→ **RECORDS FOR THIS TASK**:

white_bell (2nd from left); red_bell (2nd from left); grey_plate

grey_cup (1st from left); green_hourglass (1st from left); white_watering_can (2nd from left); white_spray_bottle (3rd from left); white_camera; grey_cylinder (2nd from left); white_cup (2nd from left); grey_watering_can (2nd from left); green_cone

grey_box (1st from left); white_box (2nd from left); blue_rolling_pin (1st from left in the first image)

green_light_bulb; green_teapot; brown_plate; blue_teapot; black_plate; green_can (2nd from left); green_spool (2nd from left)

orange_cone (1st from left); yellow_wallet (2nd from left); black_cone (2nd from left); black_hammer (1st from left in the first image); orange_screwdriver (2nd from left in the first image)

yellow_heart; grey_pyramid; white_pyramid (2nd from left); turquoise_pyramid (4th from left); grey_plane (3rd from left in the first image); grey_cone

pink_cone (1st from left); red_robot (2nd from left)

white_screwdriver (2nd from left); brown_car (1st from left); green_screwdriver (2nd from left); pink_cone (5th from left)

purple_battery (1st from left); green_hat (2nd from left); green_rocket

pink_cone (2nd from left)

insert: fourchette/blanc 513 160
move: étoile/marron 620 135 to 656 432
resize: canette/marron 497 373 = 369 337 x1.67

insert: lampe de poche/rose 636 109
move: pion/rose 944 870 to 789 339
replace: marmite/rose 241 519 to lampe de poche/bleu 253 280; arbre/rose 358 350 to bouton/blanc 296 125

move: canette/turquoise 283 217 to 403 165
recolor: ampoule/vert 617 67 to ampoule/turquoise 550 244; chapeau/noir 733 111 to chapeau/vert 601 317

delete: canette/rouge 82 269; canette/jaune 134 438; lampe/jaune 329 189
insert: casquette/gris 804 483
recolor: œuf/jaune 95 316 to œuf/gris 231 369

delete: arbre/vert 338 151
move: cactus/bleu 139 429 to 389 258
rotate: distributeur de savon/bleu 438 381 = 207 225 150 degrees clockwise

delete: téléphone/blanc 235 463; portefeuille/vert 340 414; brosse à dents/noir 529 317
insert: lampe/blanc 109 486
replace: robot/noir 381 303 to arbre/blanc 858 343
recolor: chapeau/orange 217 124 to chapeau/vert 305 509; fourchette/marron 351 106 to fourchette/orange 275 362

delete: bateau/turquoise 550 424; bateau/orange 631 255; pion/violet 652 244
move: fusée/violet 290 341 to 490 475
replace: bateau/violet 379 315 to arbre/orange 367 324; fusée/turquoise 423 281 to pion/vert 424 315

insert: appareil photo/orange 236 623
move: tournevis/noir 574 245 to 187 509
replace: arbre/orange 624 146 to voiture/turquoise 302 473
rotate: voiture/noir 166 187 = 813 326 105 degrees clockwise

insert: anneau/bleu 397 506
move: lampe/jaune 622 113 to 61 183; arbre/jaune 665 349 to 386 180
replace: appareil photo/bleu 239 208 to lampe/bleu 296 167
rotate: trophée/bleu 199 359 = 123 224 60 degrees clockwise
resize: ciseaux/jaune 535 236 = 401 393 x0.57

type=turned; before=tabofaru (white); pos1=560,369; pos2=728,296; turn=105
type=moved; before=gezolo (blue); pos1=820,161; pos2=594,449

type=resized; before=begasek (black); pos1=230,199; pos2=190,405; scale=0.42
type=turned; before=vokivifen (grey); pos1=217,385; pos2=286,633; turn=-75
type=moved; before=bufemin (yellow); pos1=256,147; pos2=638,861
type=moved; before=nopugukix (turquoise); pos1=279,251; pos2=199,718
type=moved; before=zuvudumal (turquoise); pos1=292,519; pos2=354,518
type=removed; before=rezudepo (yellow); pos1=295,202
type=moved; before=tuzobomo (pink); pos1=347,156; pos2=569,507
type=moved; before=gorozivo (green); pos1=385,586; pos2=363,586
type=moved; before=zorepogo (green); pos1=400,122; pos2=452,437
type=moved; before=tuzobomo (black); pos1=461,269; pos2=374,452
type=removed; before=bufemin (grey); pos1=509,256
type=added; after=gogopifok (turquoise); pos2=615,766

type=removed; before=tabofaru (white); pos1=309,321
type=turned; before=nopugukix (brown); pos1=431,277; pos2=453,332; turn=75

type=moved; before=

→ **TASK DETAILS**: Exact copies of every record above are required.

→ **RESPONSE**:
white_bell (2nd from left); red_bell (2nd from left); grey_plate

grey_cup (1st from left); green_hourglass (1st from left); white_watering_can (2nd from left); white_spray_bottle (3rd from left); white_camera; grey_cylinder (2nd from left); white_cup (2nd from left); grey_watering_can (2nd from left); green_cone

grey_box (1st from left); white_box (2nd from left); blue_rolling_pin (1st from left in the first image)

green_light_bulb; green_teapot; brown_plate; blue_teapot; black_plate; green_can (2nd from left); green_spool (2nd from left)

orange_cone (1st from left); yellow_wallet (2nd from left); black_cone (2nd from left); black_hammer (1st from left in the first image); orange_screwdriver (2nd from left in the first image)

yellow_heart; grey_pyramid; white_pyramid (2nd from left); turquoise_pyramid (4th from left); grey_plane (3rd from left in the first image); grey_cone

pink_cone (1st from left); red_robot (2nd from left)

white_screwdriver (2nd from left); brown_car (1st from left); green_screwdriver (2nd from left); pink_cone (5th from left)

purple_battery (1st from left); green_hat (2nd from left); green_rocket

pink_cone (2nd from left)

insert: fourchette/blanc 513 160
move: étoile/marron 620 135 to 656 432
resize: canette/marron 497 373 = 369 337 x1.67

insert: lampe de poche/rose 636 109
move: pion/rose 944 870 to 789 339
replace: marmite/rose 241 519 to lampe de poche/bleu 253 280; arbre/rose 358 350 to bouton/blanc 296 125

move: canette/turquoise 283 217 to 403 165
recolor: ampoule/vert 617 67 to ampoule/turquoise 550 244; chapeau/noir 733 111 to chapeau/vert 601 317

delete: canette/rouge 82 269; canette/jaune 134 438; lampe/jaune 329 189
insert: casquette/gris 804 483
recolor: œuf/jaune 95 316 to œuf/gris 231 369

delete: arbre/vert 338 151
move: cactus/bleu 139 429 to 389 258
rotate: distributeur de savon/bleu 438 381 = 207 225 150 degrees clockwise

delete: téléphone/blanc 235 463; portefeuille/vert 340 414; brosse à dents/noir 529 317
insert: lampe/blanc 109 486
replace: robot/noir 381 303 to arbre/blanc 858 343
recolor: chapeau/orange 217 124 to chapeau/vert 305 509; fourchette/marron 351 106 to fourchette/orange 275 362

delete: bateau/turquoise 550 424; bateau/orange 631 255; pion/violet 652 244
move: fusée/violet 290 341 to 490 475
replace: bateau/violet 379 315 to arbre/orange 367 324; fusée/turquoise 423 281 to pion/vert 424 315

insert: appareil photo/orange 236 623
move: tournevis/noir 574 245 to 187 509
replace: arbre/orange 624 146 to voiture/turquoise 302 473
rotate: voiture/noir 166 187 = 813 326 105 degrees clockwise

insert: anneau/bleu 397 506
move: lampe/jaune 622 113 to 61 183; arbre/jaune 665 349 to 386 180
replace: appareil photo/bleu 239 208 to lampe/bleu 296 167
rotate: trophée/bleu 199 359 = 123 224 60 degrees clockwise
resize: ciseaux/jaune 535 236 = 401 393 x0.57

type=turned; before=tabofaru (white); pos1=560,369; pos2=728,296; turn=105
type=moved; before=gezolo (blue); pos1=820,161; pos2=594,449

type=resized; before=begasek (black); pos1=230,199; pos2=190,405; scale=0.42
type=turned; before=vokivifen (grey); pos1=217,385; pos2=286,633; turn=-75
type=moved; before=bufemin (yellow); pos1=256,147; pos2=638,861
type=moved; before=nopugukix (turquoise); pos1=279,251; pos2=199,718
type=moved; before=zuvudumal (turquoise); pos1=292,519; pos2=354,518
type=removed; before=rezudepo (yellow); pos1=295,202
type=moved; before=tuzobomo (pink); pos1=347,156; pos2=569,507
type=moved; before=gorozivo (green); pos1=385,586; pos2=363,586
type=moved; before=zorepogo (green); pos1=400,122; pos2=452,437
type=moved; before=tuzobomo (black); pos1=461,269; pos2=374,452
type=removed; before=bufemin (grey); pos1=509,256
type=added; after=gogopifok (turquoise); pos2=615,766

type=removed; before=tabofaru (white); pos1=309,321
type=turned; before=nopugukix (brown); pos1=431,277; pos2=453,332; turn=75

type=moved; before=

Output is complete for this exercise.